[Goal of the exercise] Reproduce exactly the lines from the one containing "turquoise shoe: 5 -> 6" through the end of the entries, including both. Drop the pictures.

Object state change records:
******************************
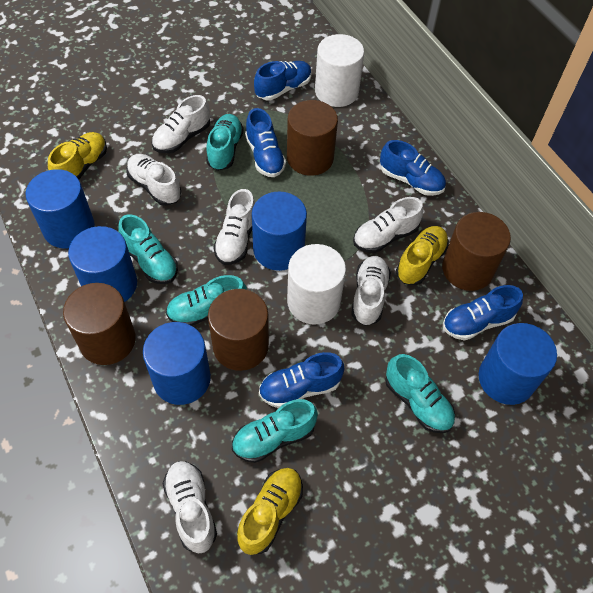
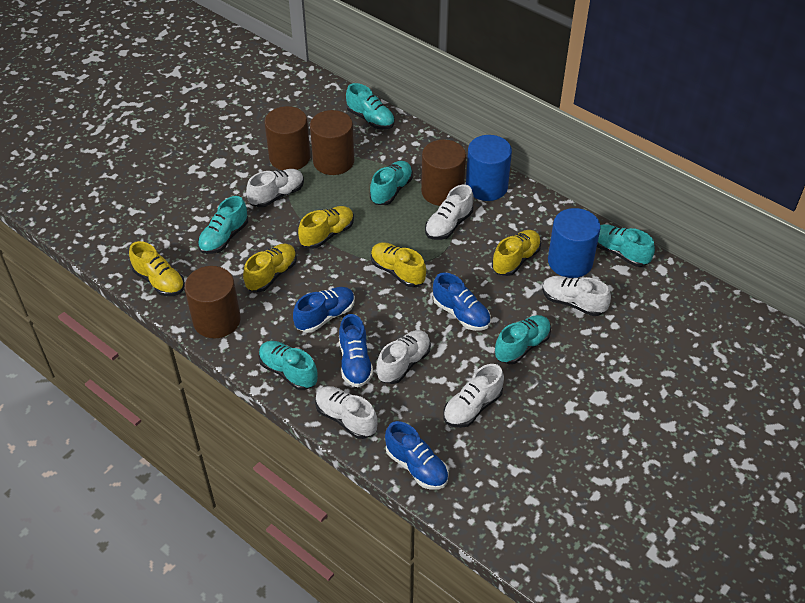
blue cylinder: 5 -> 2
blue shoe: 5 -> 4
turquoise shoe: 5 -> 6
white cylinder: 2 -> 0
yellow shoe: 3 -> 5

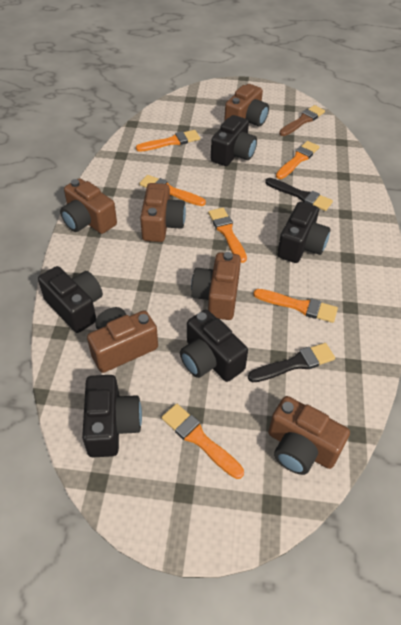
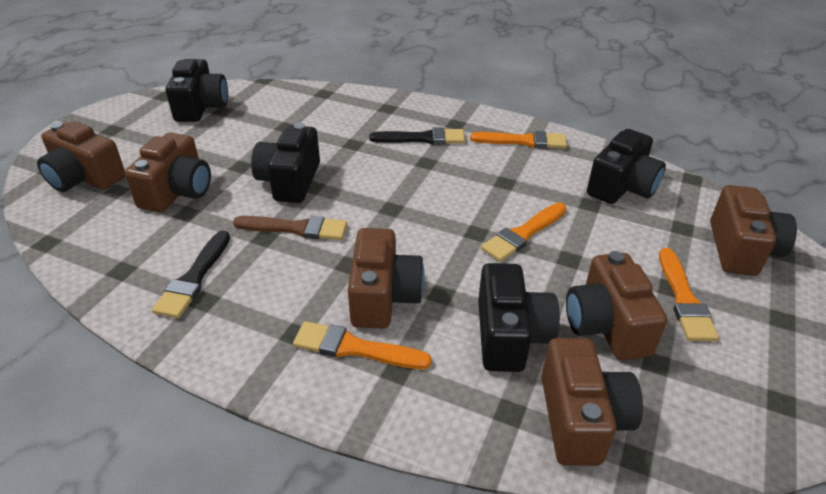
black camera: 5 -> 4
orange brush: 6 -> 4

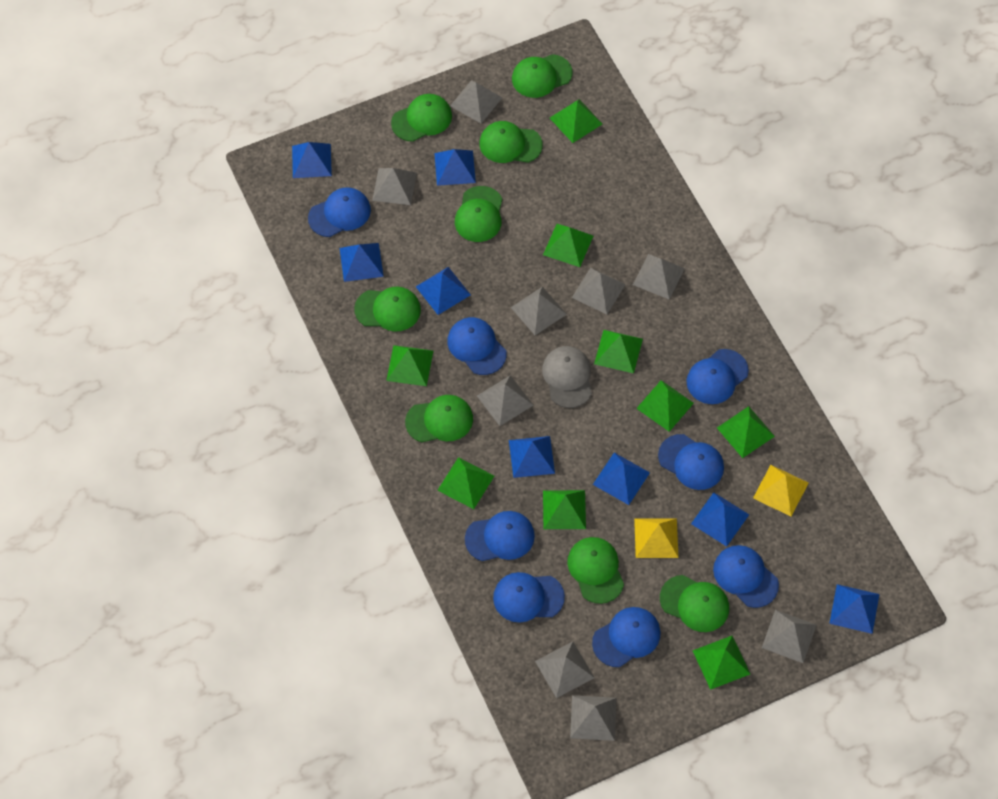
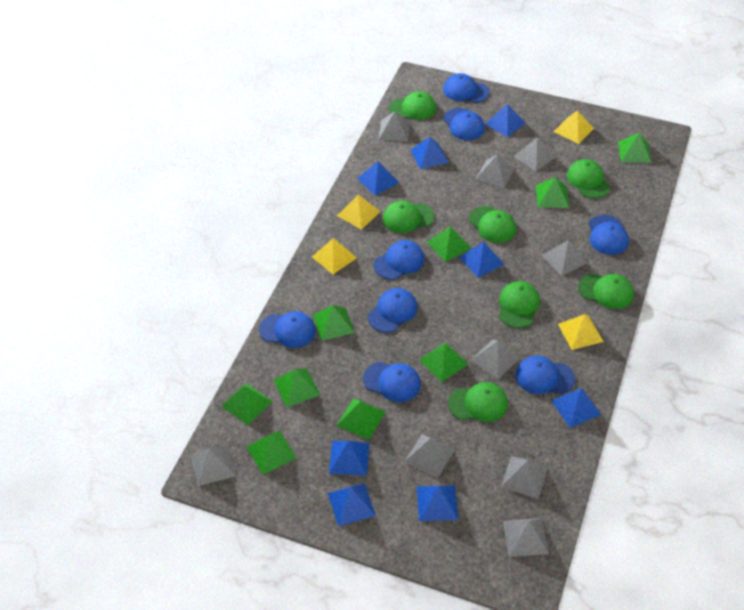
green cap: 8 -> 7
grey cap: 1 -> 0
yellow pyramid: 2 -> 4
******************************
[Response area]
turquoise shoe: 5 -> 6
white cylinder: 2 -> 0
yellow shoe: 3 -> 5

black camera: 5 -> 4
orange brush: 6 -> 4

green cap: 8 -> 7
grey cap: 1 -> 0
yellow pyramid: 2 -> 4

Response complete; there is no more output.